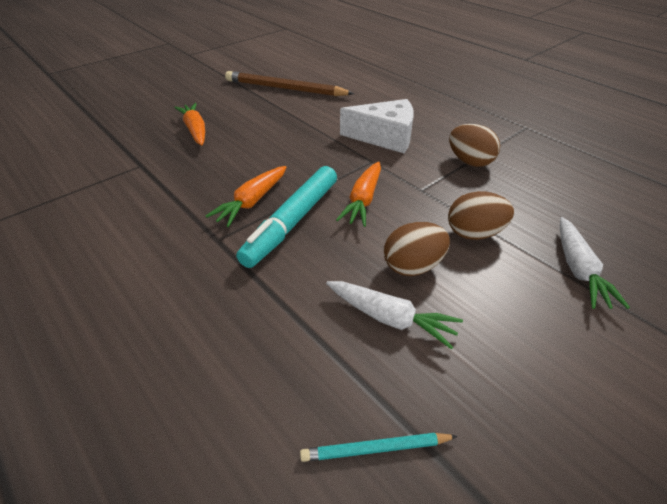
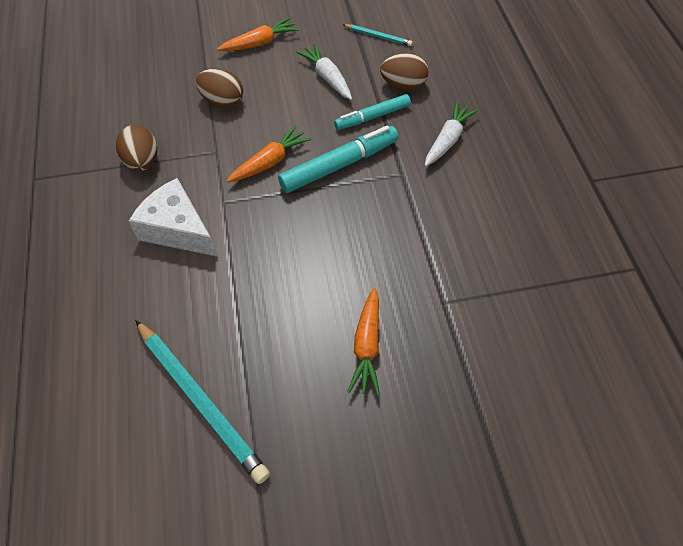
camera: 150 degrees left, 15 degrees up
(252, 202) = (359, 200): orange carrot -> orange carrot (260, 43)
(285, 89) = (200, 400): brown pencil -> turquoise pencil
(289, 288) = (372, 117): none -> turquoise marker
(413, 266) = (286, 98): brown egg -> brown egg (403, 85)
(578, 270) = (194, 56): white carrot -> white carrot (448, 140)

+-------+

§ Task instructions:
Everything in the listing above, apart from its pictures, must be repeated exactly.

§ Solution to the exercise:
camera: 150 degrees left, 15 degrees up
(252, 202) = (359, 200): orange carrot -> orange carrot (260, 43)
(285, 89) = (200, 400): brown pencil -> turquoise pencil
(289, 288) = (372, 117): none -> turquoise marker
(413, 266) = (286, 98): brown egg -> brown egg (403, 85)
(578, 270) = (194, 56): white carrot -> white carrot (448, 140)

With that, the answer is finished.